◆ Action item ◆
Copy exactly the lines that run from the line containing "(772, 256) = (495, 315): red" to the end of the material below, both ends included.

════════════════

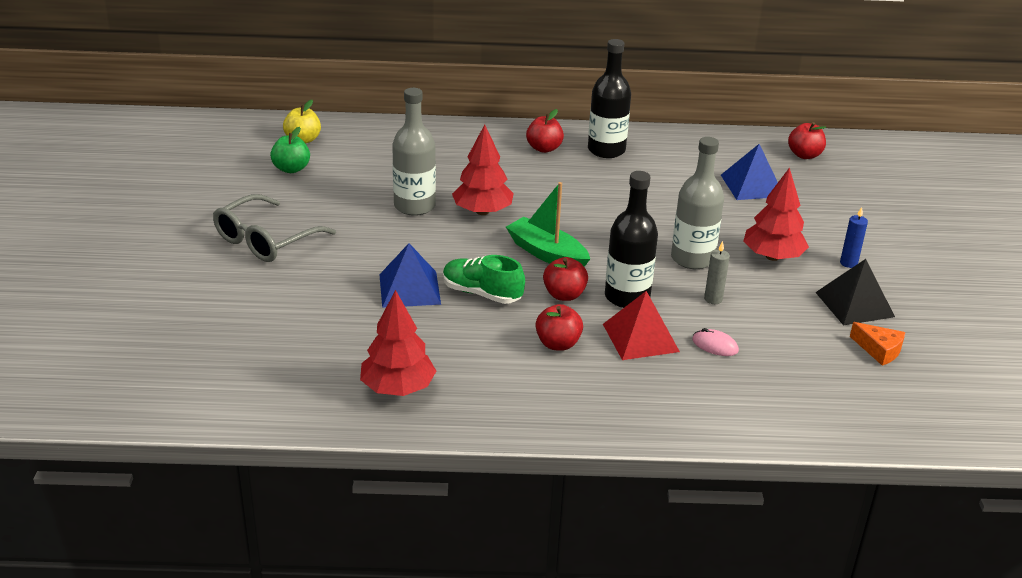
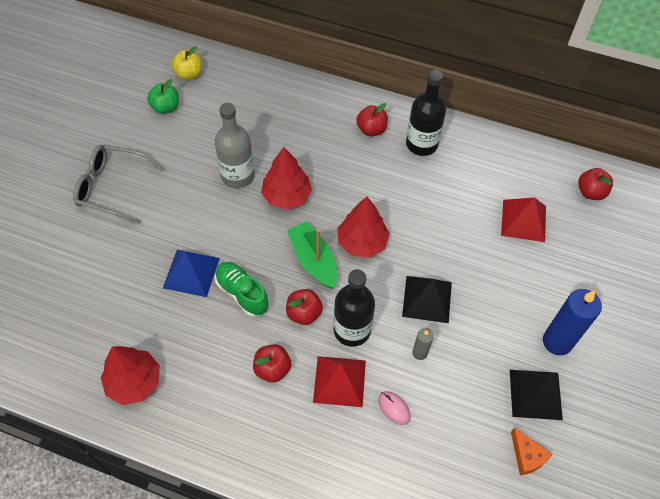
camera: 20 degrees right, 25 degrees up
(265, 240) = (112, 187): grey glasses -> grey glasses turned 45 degrees clockwise
(692, 259) = (427, 299): grey bottle -> black pyramid
(752, 185) = (523, 220): blue pyramid -> red pyramid
(772, 256) = (495, 315): red tree -> red tree (362, 242)
(848, 263) = (557, 342): blue candle -> blue candle, size x2.00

════════════════

◆ Solved exercise ◆
(772, 256) = (495, 315): red tree -> red tree (362, 242)
(848, 263) = (557, 342): blue candle -> blue candle, size x2.00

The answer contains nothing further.